## [Work to complete]
Please echo the lines in the records between the line holding "The object further" and the line holding "From the picture: You are a construction", inclusive, without any changes.

:: Material for the task

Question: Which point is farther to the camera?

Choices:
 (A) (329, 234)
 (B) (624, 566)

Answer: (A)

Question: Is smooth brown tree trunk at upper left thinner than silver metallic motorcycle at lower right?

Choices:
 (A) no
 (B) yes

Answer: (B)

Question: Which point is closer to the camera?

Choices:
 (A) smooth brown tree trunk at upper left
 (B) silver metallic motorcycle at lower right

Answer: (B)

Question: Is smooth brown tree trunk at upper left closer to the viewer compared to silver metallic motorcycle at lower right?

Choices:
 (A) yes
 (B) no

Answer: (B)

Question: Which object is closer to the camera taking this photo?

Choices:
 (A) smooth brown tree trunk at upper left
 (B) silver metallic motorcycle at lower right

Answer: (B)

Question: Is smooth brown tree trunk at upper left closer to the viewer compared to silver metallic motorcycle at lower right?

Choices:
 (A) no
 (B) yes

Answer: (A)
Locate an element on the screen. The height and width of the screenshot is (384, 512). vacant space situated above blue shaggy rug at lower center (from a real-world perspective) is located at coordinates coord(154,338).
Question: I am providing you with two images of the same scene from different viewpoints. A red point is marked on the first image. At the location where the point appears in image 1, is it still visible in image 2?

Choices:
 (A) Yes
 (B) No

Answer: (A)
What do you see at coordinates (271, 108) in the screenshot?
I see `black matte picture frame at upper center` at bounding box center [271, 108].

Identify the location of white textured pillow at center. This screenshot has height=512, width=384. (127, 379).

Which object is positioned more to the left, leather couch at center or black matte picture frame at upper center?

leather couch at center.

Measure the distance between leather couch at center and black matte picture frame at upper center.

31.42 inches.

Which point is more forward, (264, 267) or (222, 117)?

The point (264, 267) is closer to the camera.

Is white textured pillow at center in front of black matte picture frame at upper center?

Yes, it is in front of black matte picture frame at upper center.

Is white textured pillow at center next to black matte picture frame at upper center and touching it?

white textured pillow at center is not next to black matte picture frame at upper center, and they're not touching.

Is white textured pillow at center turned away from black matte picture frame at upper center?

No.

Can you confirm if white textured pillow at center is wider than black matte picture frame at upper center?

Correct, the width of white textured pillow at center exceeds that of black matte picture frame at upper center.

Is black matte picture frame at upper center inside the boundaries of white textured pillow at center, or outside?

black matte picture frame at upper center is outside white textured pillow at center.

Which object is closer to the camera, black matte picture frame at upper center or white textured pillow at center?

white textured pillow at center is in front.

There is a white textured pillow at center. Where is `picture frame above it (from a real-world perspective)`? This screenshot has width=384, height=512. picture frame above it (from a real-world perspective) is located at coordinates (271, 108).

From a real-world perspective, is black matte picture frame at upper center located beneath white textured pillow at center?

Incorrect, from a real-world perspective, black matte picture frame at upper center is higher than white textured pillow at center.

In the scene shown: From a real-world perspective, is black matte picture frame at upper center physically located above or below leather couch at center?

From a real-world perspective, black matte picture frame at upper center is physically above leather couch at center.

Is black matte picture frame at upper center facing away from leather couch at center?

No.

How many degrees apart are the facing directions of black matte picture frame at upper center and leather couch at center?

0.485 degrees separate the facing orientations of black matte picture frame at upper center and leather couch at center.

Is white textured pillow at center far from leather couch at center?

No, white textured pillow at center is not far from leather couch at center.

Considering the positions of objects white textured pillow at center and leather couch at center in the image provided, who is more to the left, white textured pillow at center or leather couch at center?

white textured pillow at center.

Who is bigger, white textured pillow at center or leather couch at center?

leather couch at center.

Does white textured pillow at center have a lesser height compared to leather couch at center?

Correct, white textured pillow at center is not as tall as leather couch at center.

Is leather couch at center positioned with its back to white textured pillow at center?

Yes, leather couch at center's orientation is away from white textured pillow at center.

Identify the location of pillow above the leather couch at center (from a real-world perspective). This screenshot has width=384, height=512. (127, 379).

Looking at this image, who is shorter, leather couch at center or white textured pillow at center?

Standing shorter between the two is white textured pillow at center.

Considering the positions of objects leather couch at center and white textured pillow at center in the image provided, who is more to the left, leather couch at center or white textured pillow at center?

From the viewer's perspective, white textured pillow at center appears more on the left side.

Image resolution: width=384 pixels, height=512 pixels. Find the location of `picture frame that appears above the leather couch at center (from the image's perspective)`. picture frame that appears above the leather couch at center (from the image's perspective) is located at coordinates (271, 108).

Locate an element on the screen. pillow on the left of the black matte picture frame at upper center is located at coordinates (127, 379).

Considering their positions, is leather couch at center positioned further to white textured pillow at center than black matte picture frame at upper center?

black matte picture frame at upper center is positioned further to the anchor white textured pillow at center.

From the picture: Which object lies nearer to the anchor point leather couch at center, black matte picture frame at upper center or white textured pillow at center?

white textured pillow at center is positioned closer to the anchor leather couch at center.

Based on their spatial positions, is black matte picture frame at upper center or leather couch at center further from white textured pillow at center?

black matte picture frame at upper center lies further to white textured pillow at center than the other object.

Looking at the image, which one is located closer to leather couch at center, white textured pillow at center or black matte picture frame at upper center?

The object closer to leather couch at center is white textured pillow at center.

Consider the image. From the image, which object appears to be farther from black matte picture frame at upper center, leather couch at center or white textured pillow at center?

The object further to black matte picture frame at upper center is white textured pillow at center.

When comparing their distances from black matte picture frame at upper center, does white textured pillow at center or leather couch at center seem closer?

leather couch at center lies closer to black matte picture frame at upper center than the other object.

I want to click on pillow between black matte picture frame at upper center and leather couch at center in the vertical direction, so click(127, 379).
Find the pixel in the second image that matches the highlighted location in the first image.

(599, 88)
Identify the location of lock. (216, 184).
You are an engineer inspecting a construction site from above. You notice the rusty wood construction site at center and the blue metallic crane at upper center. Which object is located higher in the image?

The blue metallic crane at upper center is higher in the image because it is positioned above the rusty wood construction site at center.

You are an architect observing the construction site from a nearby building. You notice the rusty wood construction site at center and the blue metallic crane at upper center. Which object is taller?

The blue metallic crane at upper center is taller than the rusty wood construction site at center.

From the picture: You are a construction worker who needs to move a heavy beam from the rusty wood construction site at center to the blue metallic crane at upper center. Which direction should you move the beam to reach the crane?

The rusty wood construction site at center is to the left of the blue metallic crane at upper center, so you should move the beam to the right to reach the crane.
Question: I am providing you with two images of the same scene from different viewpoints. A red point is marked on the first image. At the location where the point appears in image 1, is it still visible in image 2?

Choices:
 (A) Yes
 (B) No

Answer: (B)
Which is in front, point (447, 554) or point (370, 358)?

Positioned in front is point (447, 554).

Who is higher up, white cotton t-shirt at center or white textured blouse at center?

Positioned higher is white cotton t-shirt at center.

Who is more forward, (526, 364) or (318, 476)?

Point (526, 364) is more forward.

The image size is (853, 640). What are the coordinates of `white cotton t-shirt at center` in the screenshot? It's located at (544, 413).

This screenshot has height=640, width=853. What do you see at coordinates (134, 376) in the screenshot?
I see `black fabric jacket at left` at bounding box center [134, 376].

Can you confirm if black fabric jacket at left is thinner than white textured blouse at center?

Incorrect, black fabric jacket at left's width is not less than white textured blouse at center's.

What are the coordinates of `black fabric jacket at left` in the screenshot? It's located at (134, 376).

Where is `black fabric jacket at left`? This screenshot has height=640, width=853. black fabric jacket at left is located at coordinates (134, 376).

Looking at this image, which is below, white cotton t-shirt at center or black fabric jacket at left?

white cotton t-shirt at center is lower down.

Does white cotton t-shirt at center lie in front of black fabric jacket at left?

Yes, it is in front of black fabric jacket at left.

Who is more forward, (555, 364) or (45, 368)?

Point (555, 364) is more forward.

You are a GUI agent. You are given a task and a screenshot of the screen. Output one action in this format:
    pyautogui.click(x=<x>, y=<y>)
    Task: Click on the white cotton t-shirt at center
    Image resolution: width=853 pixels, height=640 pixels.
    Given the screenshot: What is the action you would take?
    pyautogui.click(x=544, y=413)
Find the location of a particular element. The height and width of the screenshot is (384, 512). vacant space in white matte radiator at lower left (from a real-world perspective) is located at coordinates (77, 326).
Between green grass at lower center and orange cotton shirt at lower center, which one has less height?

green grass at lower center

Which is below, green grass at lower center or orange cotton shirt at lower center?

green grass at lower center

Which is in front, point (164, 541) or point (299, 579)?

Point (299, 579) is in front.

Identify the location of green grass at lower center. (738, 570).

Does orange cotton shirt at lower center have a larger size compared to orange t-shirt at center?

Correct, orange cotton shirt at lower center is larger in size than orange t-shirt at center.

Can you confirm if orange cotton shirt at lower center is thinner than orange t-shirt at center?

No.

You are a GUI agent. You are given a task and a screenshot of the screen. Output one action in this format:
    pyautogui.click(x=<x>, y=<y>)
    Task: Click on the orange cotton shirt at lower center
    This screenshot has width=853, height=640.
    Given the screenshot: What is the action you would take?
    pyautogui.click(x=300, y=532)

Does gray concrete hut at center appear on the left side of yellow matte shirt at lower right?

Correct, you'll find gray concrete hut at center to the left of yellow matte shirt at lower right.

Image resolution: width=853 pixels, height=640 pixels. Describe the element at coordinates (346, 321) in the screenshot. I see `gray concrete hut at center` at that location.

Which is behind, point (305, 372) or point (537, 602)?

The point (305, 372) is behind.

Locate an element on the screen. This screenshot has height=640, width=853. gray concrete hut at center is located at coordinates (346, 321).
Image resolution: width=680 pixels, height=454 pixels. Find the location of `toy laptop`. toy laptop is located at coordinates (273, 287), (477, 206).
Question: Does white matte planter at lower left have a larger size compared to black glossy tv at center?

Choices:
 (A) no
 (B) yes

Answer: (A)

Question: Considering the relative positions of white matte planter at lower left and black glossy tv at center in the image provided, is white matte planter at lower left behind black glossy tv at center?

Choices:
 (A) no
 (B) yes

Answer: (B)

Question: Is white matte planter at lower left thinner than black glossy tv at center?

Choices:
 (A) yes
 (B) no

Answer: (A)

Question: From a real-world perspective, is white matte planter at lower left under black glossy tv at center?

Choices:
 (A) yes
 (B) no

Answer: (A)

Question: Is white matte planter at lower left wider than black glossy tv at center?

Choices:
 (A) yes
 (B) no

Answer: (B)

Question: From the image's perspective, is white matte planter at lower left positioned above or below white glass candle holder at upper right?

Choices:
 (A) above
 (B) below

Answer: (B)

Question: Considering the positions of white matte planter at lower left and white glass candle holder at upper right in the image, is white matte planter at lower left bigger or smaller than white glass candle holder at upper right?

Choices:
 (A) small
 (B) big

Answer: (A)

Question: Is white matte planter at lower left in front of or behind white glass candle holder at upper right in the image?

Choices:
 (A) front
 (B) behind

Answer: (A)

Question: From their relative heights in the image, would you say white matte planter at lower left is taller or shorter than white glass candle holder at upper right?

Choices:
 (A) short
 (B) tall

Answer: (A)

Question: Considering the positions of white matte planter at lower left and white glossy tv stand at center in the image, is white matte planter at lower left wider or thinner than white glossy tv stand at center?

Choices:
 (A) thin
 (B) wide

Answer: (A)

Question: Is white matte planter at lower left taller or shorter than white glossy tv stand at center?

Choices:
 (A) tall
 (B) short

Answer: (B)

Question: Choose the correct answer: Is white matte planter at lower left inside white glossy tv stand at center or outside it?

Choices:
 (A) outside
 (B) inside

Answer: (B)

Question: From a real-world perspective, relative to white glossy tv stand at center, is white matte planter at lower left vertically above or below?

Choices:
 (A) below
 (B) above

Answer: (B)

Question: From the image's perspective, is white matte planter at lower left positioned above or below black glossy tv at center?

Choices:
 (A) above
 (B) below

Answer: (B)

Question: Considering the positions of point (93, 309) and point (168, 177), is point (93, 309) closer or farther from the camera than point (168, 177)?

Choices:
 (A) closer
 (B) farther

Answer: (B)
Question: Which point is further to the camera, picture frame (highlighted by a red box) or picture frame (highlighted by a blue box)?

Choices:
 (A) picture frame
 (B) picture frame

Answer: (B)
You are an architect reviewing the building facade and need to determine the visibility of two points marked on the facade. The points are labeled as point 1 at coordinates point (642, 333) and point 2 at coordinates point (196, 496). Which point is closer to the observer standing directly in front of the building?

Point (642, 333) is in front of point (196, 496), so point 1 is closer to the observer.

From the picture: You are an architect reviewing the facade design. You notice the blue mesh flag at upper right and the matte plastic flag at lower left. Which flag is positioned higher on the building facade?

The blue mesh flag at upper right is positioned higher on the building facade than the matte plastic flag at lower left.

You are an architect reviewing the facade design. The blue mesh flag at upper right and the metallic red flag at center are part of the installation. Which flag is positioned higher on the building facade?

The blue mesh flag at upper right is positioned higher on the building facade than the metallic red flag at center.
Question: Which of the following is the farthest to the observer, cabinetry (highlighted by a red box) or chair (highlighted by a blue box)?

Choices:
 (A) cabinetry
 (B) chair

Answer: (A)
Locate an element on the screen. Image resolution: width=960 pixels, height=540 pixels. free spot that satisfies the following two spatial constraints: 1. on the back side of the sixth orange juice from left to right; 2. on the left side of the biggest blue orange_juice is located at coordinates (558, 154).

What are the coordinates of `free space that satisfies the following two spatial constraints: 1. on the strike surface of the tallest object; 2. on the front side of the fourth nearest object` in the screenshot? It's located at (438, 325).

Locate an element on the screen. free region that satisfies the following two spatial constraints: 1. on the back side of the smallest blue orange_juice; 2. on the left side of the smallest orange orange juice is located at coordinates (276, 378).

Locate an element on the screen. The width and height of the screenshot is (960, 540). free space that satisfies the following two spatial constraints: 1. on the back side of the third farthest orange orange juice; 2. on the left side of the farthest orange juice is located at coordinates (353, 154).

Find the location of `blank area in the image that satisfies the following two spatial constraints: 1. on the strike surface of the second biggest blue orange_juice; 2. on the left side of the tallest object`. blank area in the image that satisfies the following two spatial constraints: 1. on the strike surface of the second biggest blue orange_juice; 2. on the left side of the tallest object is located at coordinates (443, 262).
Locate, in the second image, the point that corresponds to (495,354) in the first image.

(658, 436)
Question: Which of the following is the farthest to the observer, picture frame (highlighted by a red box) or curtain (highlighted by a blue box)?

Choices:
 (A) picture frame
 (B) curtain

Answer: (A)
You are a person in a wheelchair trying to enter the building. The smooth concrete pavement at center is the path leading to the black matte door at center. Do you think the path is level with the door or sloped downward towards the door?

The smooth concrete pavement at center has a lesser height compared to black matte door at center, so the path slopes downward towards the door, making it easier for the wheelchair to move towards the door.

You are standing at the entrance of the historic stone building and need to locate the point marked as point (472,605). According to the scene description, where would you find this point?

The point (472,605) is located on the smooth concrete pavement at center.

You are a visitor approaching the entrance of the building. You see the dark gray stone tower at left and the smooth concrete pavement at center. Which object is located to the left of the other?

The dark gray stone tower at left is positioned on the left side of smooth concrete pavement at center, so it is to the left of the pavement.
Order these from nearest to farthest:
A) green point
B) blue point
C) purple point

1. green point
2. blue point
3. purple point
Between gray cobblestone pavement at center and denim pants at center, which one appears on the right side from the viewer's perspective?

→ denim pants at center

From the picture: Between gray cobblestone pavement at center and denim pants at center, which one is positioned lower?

::::

## [Task result]
The object further to black matte picture frame at upper center is white textured pillow at center.

When comparing their distances from black matte picture frame at upper center, does white textured pillow at center or leather couch at center seem closer?

leather couch at center lies closer to black matte picture frame at upper center than the other object.

I want to click on pillow between black matte picture frame at upper center and leather couch at center in the vertical direction, so click(127, 379).
Find the pixel in the second image that matches the highlighted location in the first image.

(599, 88)
Identify the location of lock. (216, 184).
You are an engineer inspecting a construction site from above. You notice the rusty wood construction site at center and the blue metallic crane at upper center. Which object is located higher in the image?

The blue metallic crane at upper center is higher in the image because it is positioned above the rusty wood construction site at center.

You are an architect observing the construction site from a nearby building. You notice the rusty wood construction site at center and the blue metallic crane at upper center. Which object is taller?

The blue metallic crane at upper center is taller than the rusty wood construction site at center.

From the picture: You are a construction worker who needs to move a heavy beam from the rusty wood construction site at center to the blue metallic crane at upper center. Which direction should you move the beam to reach the crane?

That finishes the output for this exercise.